▶ **PROMPT**: When you reach the line that has "(397, 188) = (119, 175): blue" in the material below, reproduce it and each line after it exactly, through the last one.

▶ **RECORDS SUPPLIED**:
○ ○ ○ ○ ○
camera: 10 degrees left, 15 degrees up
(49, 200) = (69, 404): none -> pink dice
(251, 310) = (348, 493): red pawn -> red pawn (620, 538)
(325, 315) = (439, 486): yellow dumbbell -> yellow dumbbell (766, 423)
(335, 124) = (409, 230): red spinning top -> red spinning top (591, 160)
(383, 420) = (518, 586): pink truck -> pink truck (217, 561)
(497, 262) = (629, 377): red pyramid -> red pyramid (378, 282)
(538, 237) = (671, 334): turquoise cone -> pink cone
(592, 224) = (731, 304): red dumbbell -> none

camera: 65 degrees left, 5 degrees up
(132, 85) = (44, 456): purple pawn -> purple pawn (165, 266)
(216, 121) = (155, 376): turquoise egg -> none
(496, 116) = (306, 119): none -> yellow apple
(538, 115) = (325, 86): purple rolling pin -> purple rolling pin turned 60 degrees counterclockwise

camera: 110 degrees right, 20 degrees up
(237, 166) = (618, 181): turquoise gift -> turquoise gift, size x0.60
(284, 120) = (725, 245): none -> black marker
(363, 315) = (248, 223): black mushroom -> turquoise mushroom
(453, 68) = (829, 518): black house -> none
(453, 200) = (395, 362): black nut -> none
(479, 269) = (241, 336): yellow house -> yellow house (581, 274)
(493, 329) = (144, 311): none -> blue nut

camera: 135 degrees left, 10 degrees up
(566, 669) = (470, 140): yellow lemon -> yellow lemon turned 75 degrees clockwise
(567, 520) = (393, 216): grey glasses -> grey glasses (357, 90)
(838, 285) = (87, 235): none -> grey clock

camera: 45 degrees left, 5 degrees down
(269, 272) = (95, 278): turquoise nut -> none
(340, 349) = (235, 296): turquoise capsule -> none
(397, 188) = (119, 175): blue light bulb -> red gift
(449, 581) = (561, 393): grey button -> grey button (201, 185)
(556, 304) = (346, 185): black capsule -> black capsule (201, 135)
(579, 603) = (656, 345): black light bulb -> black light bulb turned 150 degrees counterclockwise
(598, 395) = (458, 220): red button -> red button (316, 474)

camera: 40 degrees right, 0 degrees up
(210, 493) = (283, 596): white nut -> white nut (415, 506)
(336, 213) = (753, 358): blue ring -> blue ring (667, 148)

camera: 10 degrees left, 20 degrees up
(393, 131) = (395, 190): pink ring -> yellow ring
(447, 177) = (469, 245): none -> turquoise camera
○ ○ ○ ○ ○
▶ **FINAL ANSWER**:
(397, 188) = (119, 175): blue light bulb -> red gift
(449, 581) = (561, 393): grey button -> grey button (201, 185)
(556, 304) = (346, 185): black capsule -> black capsule (201, 135)
(579, 603) = (656, 345): black light bulb -> black light bulb turned 150 degrees counterclockwise
(598, 395) = (458, 220): red button -> red button (316, 474)

camera: 40 degrees right, 0 degrees up
(210, 493) = (283, 596): white nut -> white nut (415, 506)
(336, 213) = (753, 358): blue ring -> blue ring (667, 148)

camera: 10 degrees left, 20 degrees up
(393, 131) = (395, 190): pink ring -> yellow ring
(447, 177) = (469, 245): none -> turquoise camera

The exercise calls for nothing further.